**Data under study**
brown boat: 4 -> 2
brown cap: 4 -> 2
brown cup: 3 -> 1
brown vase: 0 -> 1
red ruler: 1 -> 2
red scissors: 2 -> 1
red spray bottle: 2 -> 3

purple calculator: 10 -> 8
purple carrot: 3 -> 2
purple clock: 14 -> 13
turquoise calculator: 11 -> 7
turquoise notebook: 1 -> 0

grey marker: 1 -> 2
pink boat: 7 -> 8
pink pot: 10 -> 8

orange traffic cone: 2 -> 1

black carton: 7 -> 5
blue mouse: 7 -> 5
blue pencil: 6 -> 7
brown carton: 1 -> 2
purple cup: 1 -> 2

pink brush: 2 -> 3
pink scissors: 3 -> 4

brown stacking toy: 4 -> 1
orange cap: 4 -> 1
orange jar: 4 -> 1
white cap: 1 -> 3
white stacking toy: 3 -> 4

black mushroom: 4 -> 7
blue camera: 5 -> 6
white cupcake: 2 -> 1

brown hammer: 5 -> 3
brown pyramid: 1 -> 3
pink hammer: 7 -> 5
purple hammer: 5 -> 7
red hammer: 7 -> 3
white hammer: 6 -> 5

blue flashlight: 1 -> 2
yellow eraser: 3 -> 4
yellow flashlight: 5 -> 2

**What the exercise asks**
The response should consist of the entries above, retyped exactly.

**Result**
brown boat: 4 -> 2
brown cap: 4 -> 2
brown cup: 3 -> 1
brown vase: 0 -> 1
red ruler: 1 -> 2
red scissors: 2 -> 1
red spray bottle: 2 -> 3

purple calculator: 10 -> 8
purple carrot: 3 -> 2
purple clock: 14 -> 13
turquoise calculator: 11 -> 7
turquoise notebook: 1 -> 0

grey marker: 1 -> 2
pink boat: 7 -> 8
pink pot: 10 -> 8

orange traffic cone: 2 -> 1

black carton: 7 -> 5
blue mouse: 7 -> 5
blue pencil: 6 -> 7
brown carton: 1 -> 2
purple cup: 1 -> 2

pink brush: 2 -> 3
pink scissors: 3 -> 4

brown stacking toy: 4 -> 1
orange cap: 4 -> 1
orange jar: 4 -> 1
white cap: 1 -> 3
white stacking toy: 3 -> 4

black mushroom: 4 -> 7
blue camera: 5 -> 6
white cupcake: 2 -> 1

brown hammer: 5 -> 3
brown pyramid: 1 -> 3
pink hammer: 7 -> 5
purple hammer: 5 -> 7
red hammer: 7 -> 3
white hammer: 6 -> 5

blue flashlight: 1 -> 2
yellow eraser: 3 -> 4
yellow flashlight: 5 -> 2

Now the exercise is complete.